§ **WHAT THE TASK REQUIRES**: Would you output all the lines below precisely as they stand, leaving each picture out?

§ **DATASET RECORDS**:

Start of Block

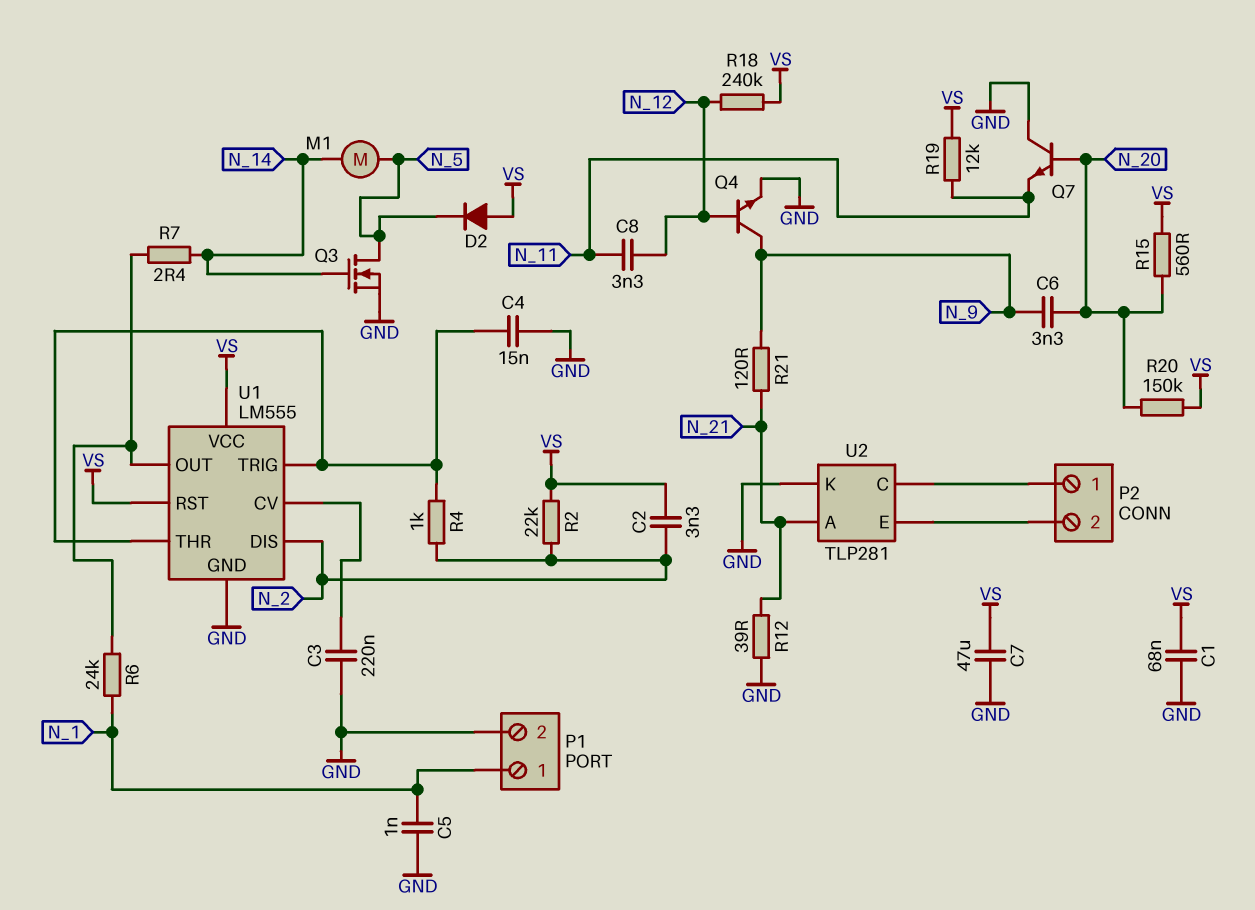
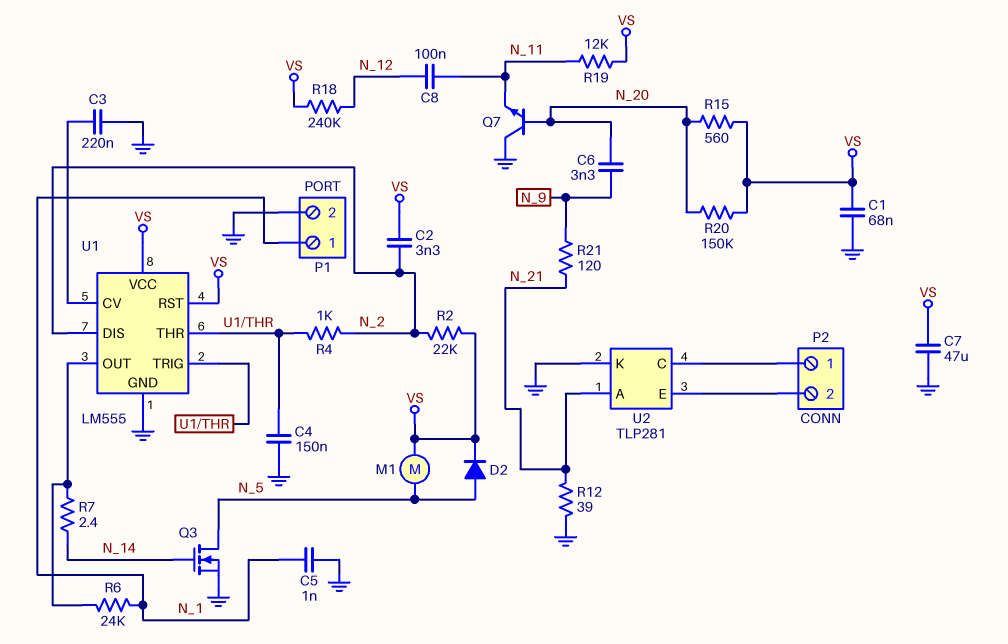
C4: 15nF (GND, U1/THR) -> 150nF (GND, U1/THR)
C8: 3.3nF (N_11, N_12) -> 100nF (N_11, N_12)
D2: diode (A VS, K N_5) -> diode (A N_5, K VS)
M1: motor (N_5, N_14) -> motor (N_5, VS)
Q4: NPN (B N_12, C N_9, E GND) -> none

End of Block

§ **ANSWER BELOW**:
C4: 15nF (GND, U1/THR) -> 150nF (GND, U1/THR)
C8: 3.3nF (N_11, N_12) -> 100nF (N_11, N_12)
D2: diode (A VS, K N_5) -> diode (A N_5, K VS)
M1: motor (N_5, N_14) -> motor (N_5, VS)
Q4: NPN (B N_12, C N_9, E GND) -> none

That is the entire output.